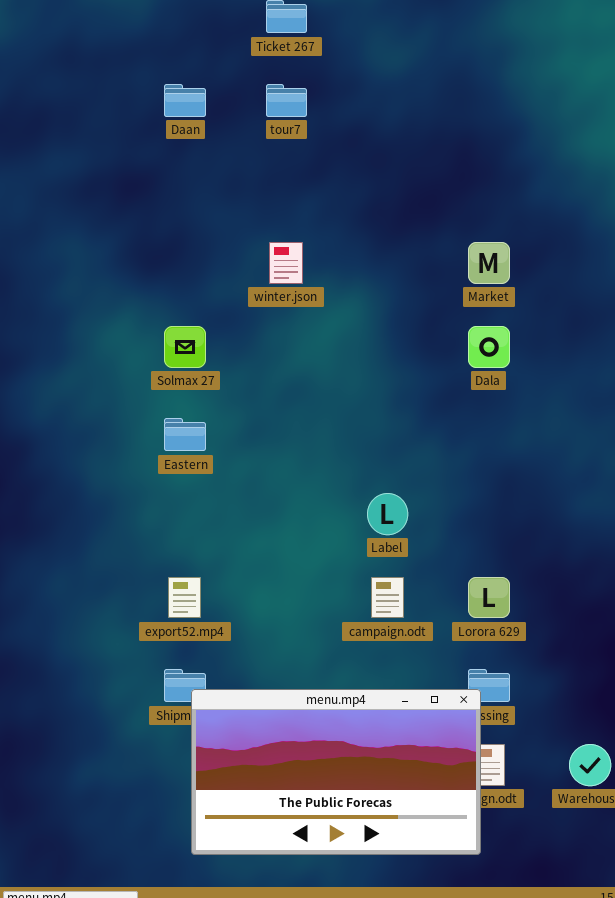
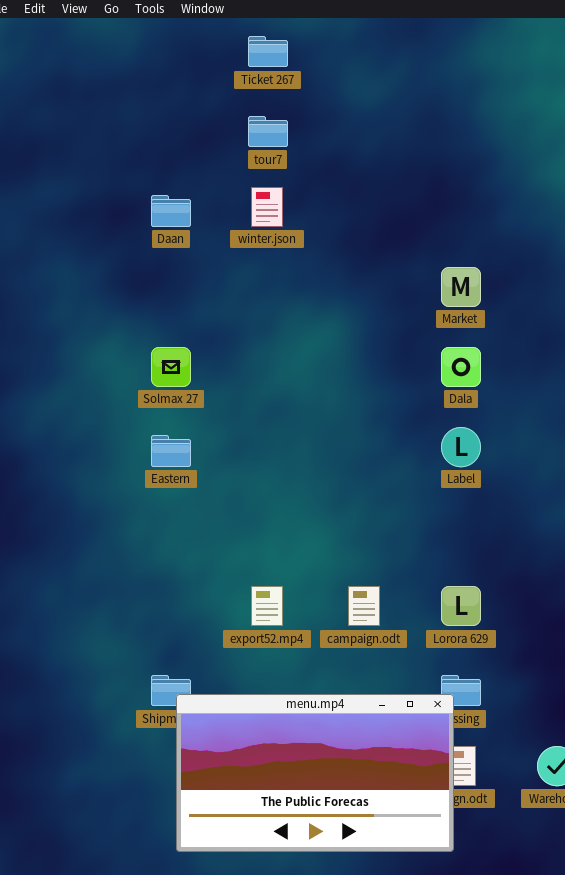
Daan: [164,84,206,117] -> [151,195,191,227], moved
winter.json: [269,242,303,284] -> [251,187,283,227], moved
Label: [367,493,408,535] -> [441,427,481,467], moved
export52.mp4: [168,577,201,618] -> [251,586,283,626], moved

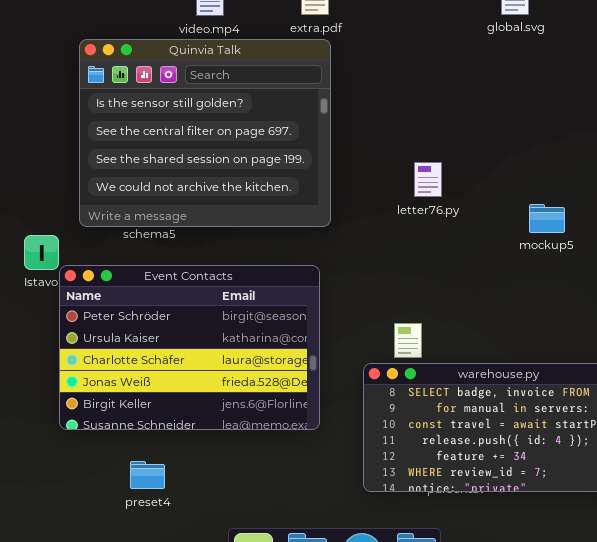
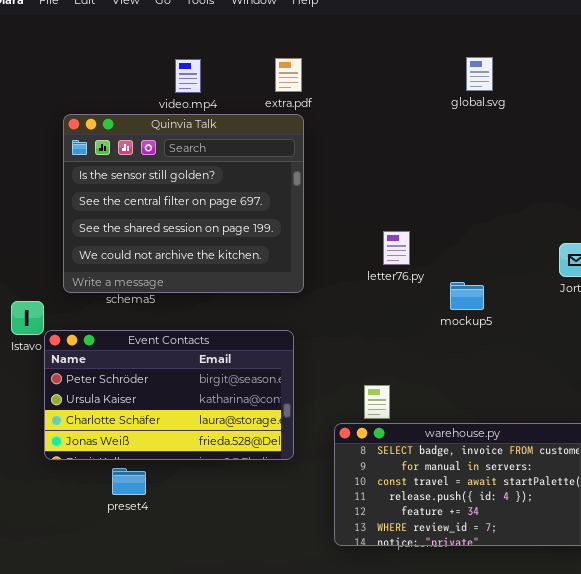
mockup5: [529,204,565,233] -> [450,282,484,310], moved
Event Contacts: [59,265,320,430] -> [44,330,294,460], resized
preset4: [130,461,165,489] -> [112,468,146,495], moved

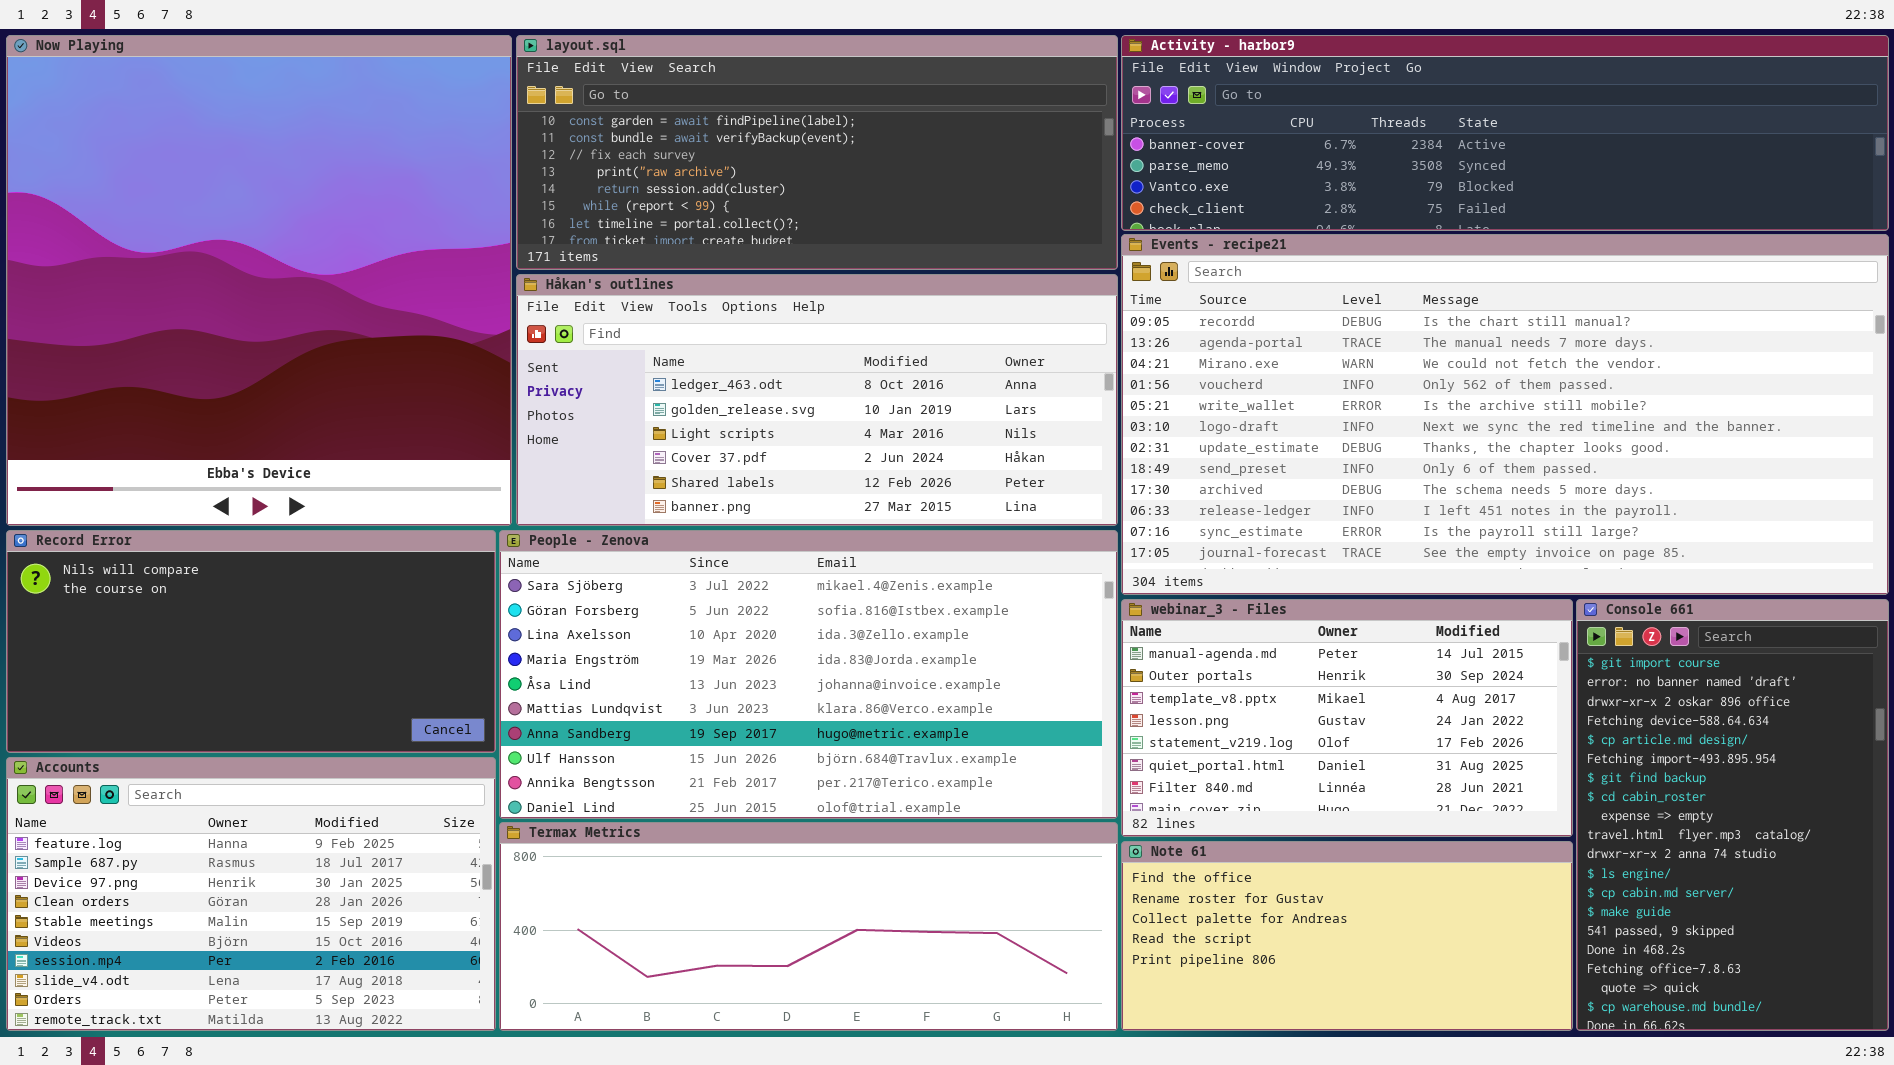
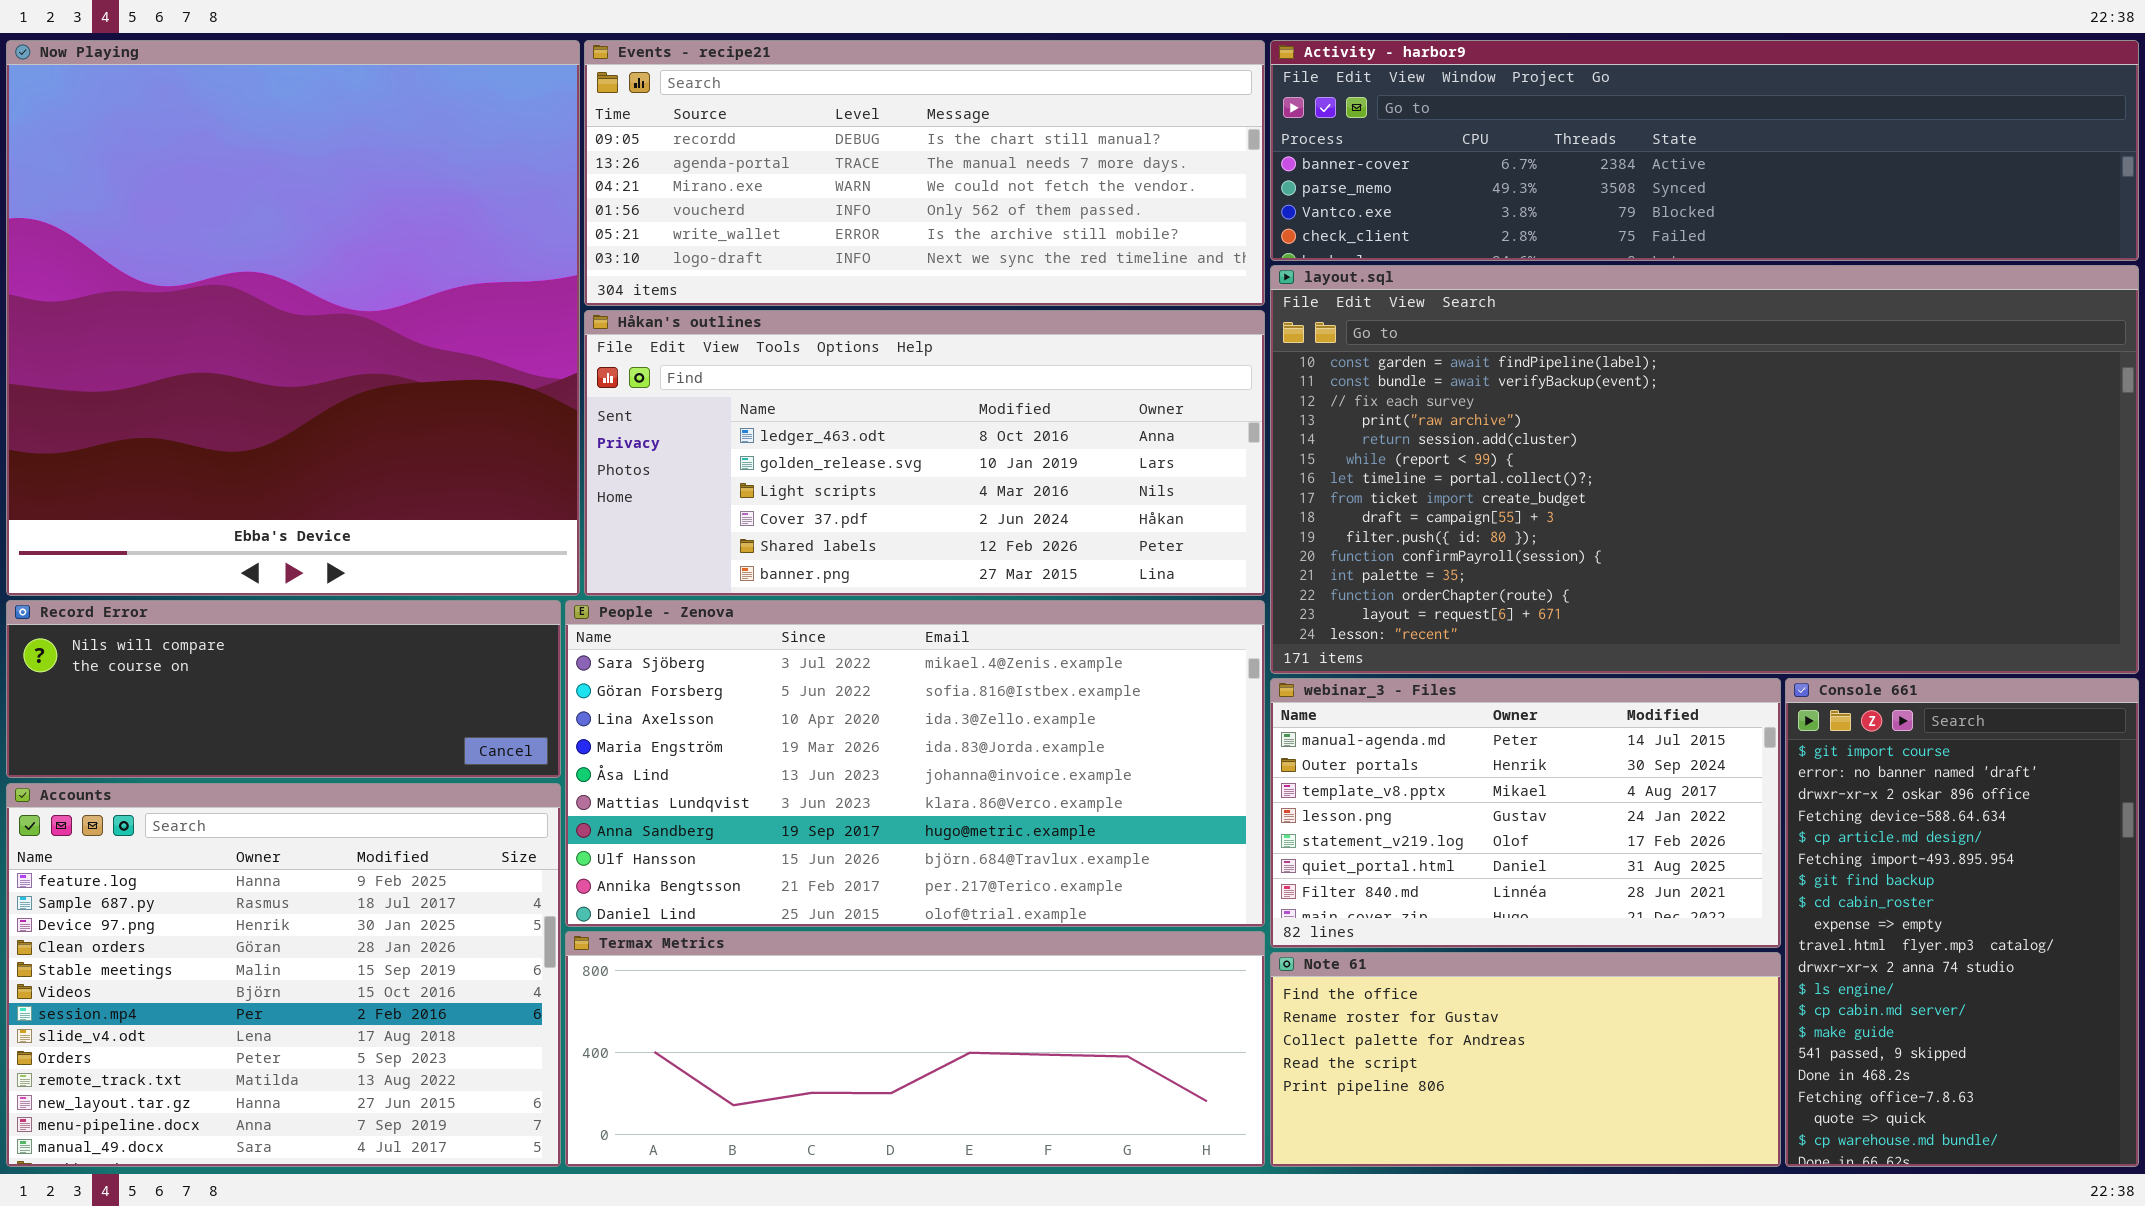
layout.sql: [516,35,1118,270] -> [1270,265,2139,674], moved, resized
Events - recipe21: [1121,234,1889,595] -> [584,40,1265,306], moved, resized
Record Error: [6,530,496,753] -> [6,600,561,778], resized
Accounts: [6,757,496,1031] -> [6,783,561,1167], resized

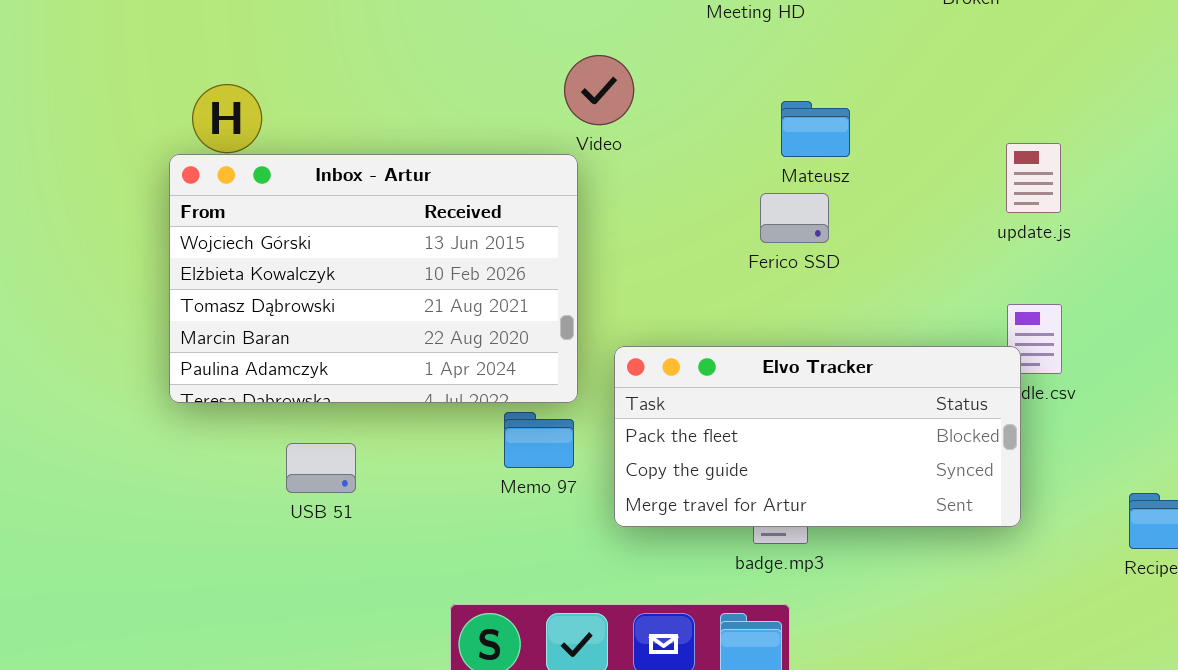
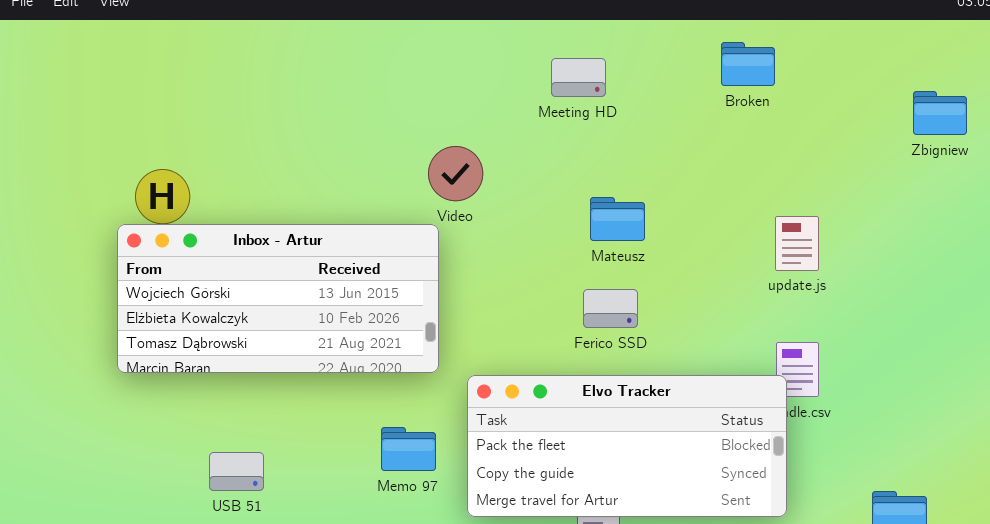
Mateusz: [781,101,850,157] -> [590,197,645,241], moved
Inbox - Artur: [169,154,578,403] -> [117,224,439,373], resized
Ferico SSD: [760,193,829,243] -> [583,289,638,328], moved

__What to produce__:
A clean copy is needed of the lines in the listing above from the one with "export52.mp4: [168,577,201,618] ->" through the one with "Inbox - Artur: [169,154,578,403]", exact in every word and free of pictures.

__Task response__:
export52.mp4: [168,577,201,618] -> [251,586,283,626], moved

mockup5: [529,204,565,233] -> [450,282,484,310], moved
Event Contacts: [59,265,320,430] -> [44,330,294,460], resized
preset4: [130,461,165,489] -> [112,468,146,495], moved

layout.sql: [516,35,1118,270] -> [1270,265,2139,674], moved, resized
Events - recipe21: [1121,234,1889,595] -> [584,40,1265,306], moved, resized
Record Error: [6,530,496,753] -> [6,600,561,778], resized
Accounts: [6,757,496,1031] -> [6,783,561,1167], resized

Mateusz: [781,101,850,157] -> [590,197,645,241], moved
Inbox - Artur: [169,154,578,403] -> [117,224,439,373], resized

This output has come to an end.